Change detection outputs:
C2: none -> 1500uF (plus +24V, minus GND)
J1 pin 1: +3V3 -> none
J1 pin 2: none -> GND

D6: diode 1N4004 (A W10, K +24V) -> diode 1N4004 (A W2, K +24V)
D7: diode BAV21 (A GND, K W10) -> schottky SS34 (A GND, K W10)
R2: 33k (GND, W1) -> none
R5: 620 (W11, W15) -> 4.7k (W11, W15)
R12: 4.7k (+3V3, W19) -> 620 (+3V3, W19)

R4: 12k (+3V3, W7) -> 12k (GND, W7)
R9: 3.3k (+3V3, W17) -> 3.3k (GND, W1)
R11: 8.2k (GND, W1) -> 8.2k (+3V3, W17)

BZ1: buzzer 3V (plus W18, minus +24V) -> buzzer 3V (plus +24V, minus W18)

TASK OBJECTIVE:
Give back the data exactly, with no line dropped.

SOLUTION TO THIS EXERCISE:
C2: none -> 1500uF (plus +24V, minus GND)
J1 pin 1: +3V3 -> none
J1 pin 2: none -> GND

D6: diode 1N4004 (A W10, K +24V) -> diode 1N4004 (A W2, K +24V)
D7: diode BAV21 (A GND, K W10) -> schottky SS34 (A GND, K W10)
R2: 33k (GND, W1) -> none
R5: 620 (W11, W15) -> 4.7k (W11, W15)
R12: 4.7k (+3V3, W19) -> 620 (+3V3, W19)

R4: 12k (+3V3, W7) -> 12k (GND, W7)
R9: 3.3k (+3V3, W17) -> 3.3k (GND, W1)
R11: 8.2k (GND, W1) -> 8.2k (+3V3, W17)

BZ1: buzzer 3V (plus W18, minus +24V) -> buzzer 3V (plus +24V, minus W18)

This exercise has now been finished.